*What to do*. Tell how many lines of the data include the word "green". Nothing but the number belongs in the answer.
== Supplied material
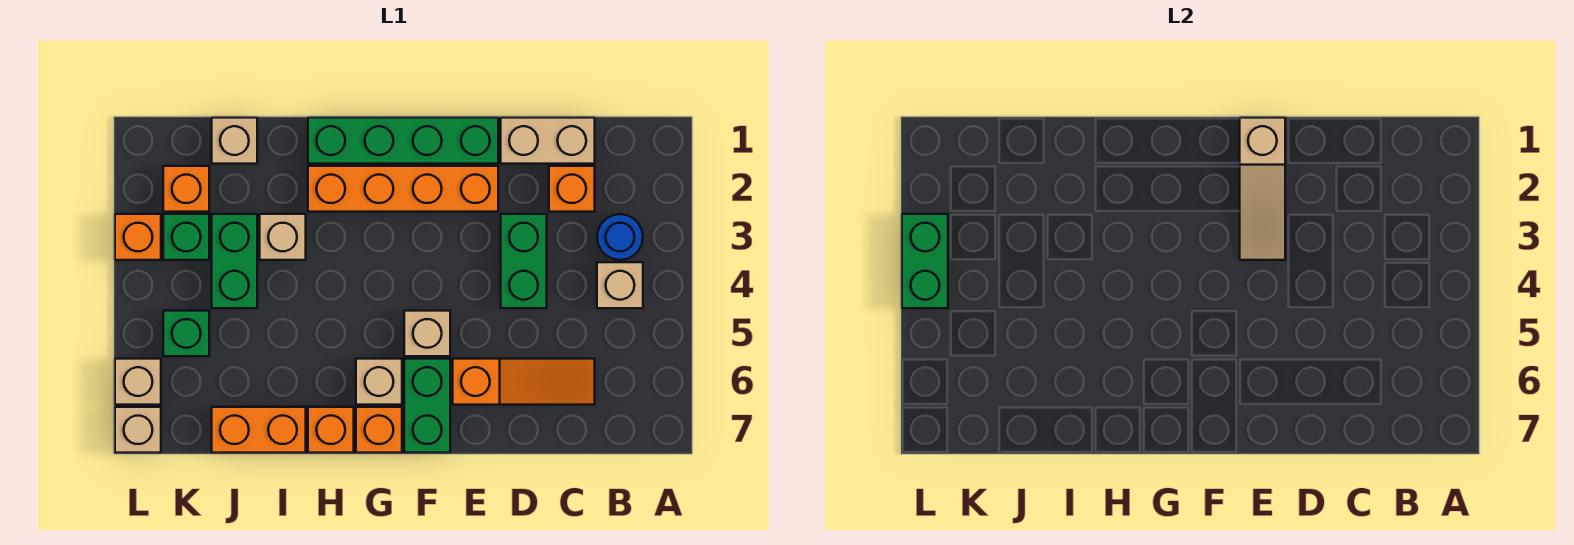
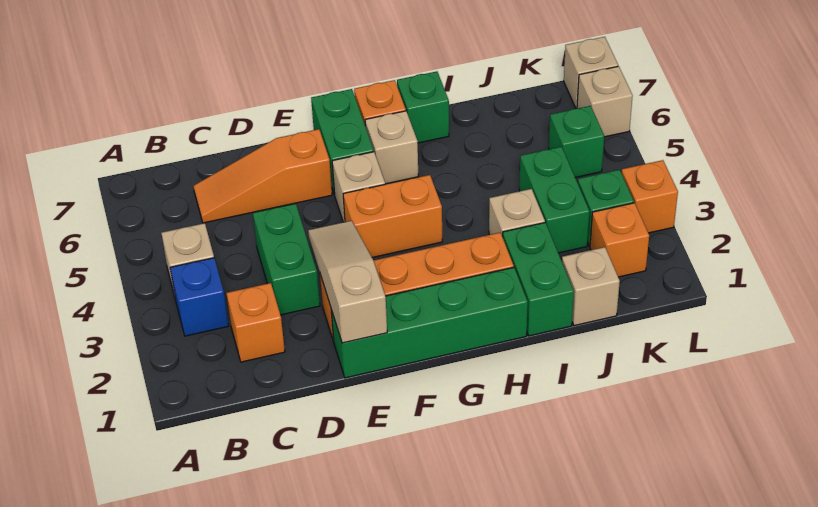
blue round brick B3 level 1 -> blue brick B3 level 1
tan brick C1:D1 level 1 -> none
orange brick H7 level 1 -> green brick H7 level 1
orange brick I7:J7 level 1 -> orange brick F4:G4 level 1
green brick L3:L4 level 2 -> green brick I1:I2 level 1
====
*Written response*. 2